-- Supplied records follows --

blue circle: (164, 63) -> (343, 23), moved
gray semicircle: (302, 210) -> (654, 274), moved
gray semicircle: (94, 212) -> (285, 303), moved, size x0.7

-- Supplied records concluded --
-- Supplied records follows --

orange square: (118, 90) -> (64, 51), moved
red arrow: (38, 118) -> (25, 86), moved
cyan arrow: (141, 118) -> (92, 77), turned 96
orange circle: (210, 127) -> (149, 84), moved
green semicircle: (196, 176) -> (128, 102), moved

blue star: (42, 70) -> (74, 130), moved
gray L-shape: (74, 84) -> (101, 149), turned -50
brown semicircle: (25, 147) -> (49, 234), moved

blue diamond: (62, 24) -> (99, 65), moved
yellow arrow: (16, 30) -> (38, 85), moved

-- Supplied records concluded --

* Aim of the task: Filter the listing above, keeping only the lines with "arrow".

* Expected answer:
red arrow: (38, 118) -> (25, 86), moved
cyan arrow: (141, 118) -> (92, 77), turned 96
yellow arrow: (16, 30) -> (38, 85), moved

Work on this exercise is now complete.